WHAT THE TASK ASKS. In full and without alteration, write out the records.

======== SOURCE DATA

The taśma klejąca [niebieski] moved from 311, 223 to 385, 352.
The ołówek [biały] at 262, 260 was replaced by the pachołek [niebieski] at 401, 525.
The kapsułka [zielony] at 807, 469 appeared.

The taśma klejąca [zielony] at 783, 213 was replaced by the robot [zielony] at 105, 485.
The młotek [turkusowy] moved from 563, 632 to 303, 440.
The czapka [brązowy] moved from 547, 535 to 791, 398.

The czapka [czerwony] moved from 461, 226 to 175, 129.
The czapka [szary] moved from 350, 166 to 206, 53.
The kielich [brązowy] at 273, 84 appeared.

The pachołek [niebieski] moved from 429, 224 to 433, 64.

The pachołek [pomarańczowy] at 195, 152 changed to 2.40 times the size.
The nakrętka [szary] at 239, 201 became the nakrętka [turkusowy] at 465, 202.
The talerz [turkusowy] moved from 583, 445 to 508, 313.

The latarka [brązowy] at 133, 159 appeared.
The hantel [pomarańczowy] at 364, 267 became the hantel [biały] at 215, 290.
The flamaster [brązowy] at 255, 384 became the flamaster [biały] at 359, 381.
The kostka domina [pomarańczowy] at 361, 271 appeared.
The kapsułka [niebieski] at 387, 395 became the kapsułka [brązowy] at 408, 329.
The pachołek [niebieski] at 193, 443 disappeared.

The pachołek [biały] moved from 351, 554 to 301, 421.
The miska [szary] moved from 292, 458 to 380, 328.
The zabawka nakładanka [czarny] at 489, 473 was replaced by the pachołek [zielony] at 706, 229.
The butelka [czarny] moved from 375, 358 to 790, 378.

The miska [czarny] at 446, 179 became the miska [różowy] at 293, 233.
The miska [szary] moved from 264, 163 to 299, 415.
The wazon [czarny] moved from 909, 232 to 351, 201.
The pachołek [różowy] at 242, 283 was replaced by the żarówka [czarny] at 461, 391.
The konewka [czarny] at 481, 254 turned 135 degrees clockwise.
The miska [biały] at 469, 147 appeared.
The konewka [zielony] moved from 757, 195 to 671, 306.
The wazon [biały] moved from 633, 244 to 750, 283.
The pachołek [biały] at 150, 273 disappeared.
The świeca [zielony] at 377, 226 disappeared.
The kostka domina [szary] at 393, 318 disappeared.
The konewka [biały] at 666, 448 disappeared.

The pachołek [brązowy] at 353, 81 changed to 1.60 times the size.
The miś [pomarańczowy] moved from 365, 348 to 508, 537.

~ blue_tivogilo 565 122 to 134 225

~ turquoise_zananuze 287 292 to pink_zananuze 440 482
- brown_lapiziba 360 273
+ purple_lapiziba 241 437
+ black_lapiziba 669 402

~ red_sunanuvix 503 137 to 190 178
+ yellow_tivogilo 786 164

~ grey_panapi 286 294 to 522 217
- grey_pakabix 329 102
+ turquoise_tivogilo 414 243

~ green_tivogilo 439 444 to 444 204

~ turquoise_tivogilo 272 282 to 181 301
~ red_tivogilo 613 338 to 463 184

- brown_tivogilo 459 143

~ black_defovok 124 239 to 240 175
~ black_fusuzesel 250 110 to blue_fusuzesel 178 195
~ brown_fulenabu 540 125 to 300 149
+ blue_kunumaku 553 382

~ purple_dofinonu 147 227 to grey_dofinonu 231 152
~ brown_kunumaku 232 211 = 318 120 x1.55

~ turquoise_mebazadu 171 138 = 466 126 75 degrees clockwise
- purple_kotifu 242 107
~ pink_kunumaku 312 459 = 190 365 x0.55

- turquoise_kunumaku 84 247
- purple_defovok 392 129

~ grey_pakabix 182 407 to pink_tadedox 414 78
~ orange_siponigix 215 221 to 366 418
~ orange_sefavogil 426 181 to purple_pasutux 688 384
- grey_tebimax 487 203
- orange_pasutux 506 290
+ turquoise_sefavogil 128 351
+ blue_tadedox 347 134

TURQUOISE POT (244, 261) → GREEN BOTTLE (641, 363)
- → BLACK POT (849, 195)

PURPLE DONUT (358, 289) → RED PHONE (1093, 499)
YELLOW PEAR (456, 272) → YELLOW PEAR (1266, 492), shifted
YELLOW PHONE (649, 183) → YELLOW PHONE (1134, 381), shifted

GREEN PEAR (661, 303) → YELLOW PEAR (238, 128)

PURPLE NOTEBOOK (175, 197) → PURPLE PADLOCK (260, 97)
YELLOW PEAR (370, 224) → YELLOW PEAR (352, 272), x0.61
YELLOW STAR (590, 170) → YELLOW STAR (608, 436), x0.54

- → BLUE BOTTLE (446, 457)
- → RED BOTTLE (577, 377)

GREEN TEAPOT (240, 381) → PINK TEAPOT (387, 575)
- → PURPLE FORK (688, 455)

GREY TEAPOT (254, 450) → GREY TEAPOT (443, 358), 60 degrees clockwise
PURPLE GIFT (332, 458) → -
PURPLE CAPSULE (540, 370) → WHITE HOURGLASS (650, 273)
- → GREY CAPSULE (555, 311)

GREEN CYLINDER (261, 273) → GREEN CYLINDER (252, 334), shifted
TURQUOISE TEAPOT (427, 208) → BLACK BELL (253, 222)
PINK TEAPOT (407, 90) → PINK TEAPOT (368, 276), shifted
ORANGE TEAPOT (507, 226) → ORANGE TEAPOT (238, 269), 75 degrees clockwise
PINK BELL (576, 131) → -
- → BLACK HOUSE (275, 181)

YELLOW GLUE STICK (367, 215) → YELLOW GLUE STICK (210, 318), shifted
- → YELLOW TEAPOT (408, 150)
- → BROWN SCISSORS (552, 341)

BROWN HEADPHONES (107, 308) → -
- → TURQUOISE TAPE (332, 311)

================

EXERCISE RESULT.
The taśma klejąca [niebieski] moved from 311, 223 to 385, 352.
The ołówek [biały] at 262, 260 was replaced by the pachołek [niebieski] at 401, 525.
The kapsułka [zielony] at 807, 469 appeared.

The taśma klejąca [zielony] at 783, 213 was replaced by the robot [zielony] at 105, 485.
The młotek [turkusowy] moved from 563, 632 to 303, 440.
The czapka [brązowy] moved from 547, 535 to 791, 398.

The czapka [czerwony] moved from 461, 226 to 175, 129.
The czapka [szary] moved from 350, 166 to 206, 53.
The kielich [brązowy] at 273, 84 appeared.

The pachołek [niebieski] moved from 429, 224 to 433, 64.

The pachołek [pomarańczowy] at 195, 152 changed to 2.40 times the size.
The nakrętka [szary] at 239, 201 became the nakrętka [turkusowy] at 465, 202.
The talerz [turkusowy] moved from 583, 445 to 508, 313.

The latarka [brązowy] at 133, 159 appeared.
The hantel [pomarańczowy] at 364, 267 became the hantel [biały] at 215, 290.
The flamaster [brązowy] at 255, 384 became the flamaster [biały] at 359, 381.
The kostka domina [pomarańczowy] at 361, 271 appeared.
The kapsułka [niebieski] at 387, 395 became the kapsułka [brązowy] at 408, 329.
The pachołek [niebieski] at 193, 443 disappeared.

The pachołek [biały] moved from 351, 554 to 301, 421.
The miska [szary] moved from 292, 458 to 380, 328.
The zabawka nakładanka [czarny] at 489, 473 was replaced by the pachołek [zielony] at 706, 229.
The butelka [czarny] moved from 375, 358 to 790, 378.

The miska [czarny] at 446, 179 became the miska [różowy] at 293, 233.
The miska [szary] moved from 264, 163 to 299, 415.
The wazon [czarny] moved from 909, 232 to 351, 201.
The pachołek [różowy] at 242, 283 was replaced by the żarówka [czarny] at 461, 391.
The konewka [czarny] at 481, 254 turned 135 degrees clockwise.
The miska [biały] at 469, 147 appeared.
The konewka [zielony] moved from 757, 195 to 671, 306.
The wazon [biały] moved from 633, 244 to 750, 283.
The pachołek [biały] at 150, 273 disappeared.
The świeca [zielony] at 377, 226 disappeared.
The kostka domina [szary] at 393, 318 disappeared.
The konewka [biały] at 666, 448 disappeared.

The pachołek [brązowy] at 353, 81 changed to 1.60 times the size.
The miś [pomarańczowy] moved from 365, 348 to 508, 537.

~ blue_tivogilo 565 122 to 134 225

~ turquoise_zananuze 287 292 to pink_zananuze 440 482
- brown_lapiziba 360 273
+ purple_lapiziba 241 437
+ black_lapiziba 669 402

~ red_sunanuvix 503 137 to 190 178
+ yellow_tivogilo 786 164

~ grey_panapi 286 294 to 522 217
- grey_pakabix 329 102
+ turquoise_tivogilo 414 243

~ green_tivogilo 439 444 to 444 204

~ turquoise_tivogilo 272 282 to 181 301
~ red_tivogilo 613 338 to 463 184

- brown_tivogilo 459 143

~ black_defovok 124 239 to 240 175
~ black_fusuzesel 250 110 to blue_fusuzesel 178 195
~ brown_fulenabu 540 125 to 300 149
+ blue_kunumaku 553 382

~ purple_dofinonu 147 227 to grey_dofinonu 231 152
~ brown_kunumaku 232 211 = 318 120 x1.55

~ turquoise_mebazadu 171 138 = 466 126 75 degrees clockwise
- purple_kotifu 242 107
~ pink_kunumaku 312 459 = 190 365 x0.55

- turquoise_kunumaku 84 247
- purple_defovok 392 129

~ grey_pakabix 182 407 to pink_tadedox 414 78
~ orange_siponigix 215 221 to 366 418
~ orange_sefavogil 426 181 to purple_pasutux 688 384
- grey_tebimax 487 203
- orange_pasutux 506 290
+ turquoise_sefavogil 128 351
+ blue_tadedox 347 134

TURQUOISE POT (244, 261) → GREEN BOTTLE (641, 363)
- → BLACK POT (849, 195)

PURPLE DONUT (358, 289) → RED PHONE (1093, 499)
YELLOW PEAR (456, 272) → YELLOW PEAR (1266, 492), shifted
YELLOW PHONE (649, 183) → YELLOW PHONE (1134, 381), shifted

GREEN PEAR (661, 303) → YELLOW PEAR (238, 128)

PURPLE NOTEBOOK (175, 197) → PURPLE PADLOCK (260, 97)
YELLOW PEAR (370, 224) → YELLOW PEAR (352, 272), x0.61
YELLOW STAR (590, 170) → YELLOW STAR (608, 436), x0.54

- → BLUE BOTTLE (446, 457)
- → RED BOTTLE (577, 377)

GREEN TEAPOT (240, 381) → PINK TEAPOT (387, 575)
- → PURPLE FORK (688, 455)

GREY TEAPOT (254, 450) → GREY TEAPOT (443, 358), 60 degrees clockwise
PURPLE GIFT (332, 458) → -
PURPLE CAPSULE (540, 370) → WHITE HOURGLASS (650, 273)
- → GREY CAPSULE (555, 311)

GREEN CYLINDER (261, 273) → GREEN CYLINDER (252, 334), shifted
TURQUOISE TEAPOT (427, 208) → BLACK BELL (253, 222)
PINK TEAPOT (407, 90) → PINK TEAPOT (368, 276), shifted
ORANGE TEAPOT (507, 226) → ORANGE TEAPOT (238, 269), 75 degrees clockwise
PINK BELL (576, 131) → -
- → BLACK HOUSE (275, 181)

YELLOW GLUE STICK (367, 215) → YELLOW GLUE STICK (210, 318), shifted
- → YELLOW TEAPOT (408, 150)
- → BROWN SCISSORS (552, 341)

BROWN HEADPHONES (107, 308) → -
- → TURQUOISE TAPE (332, 311)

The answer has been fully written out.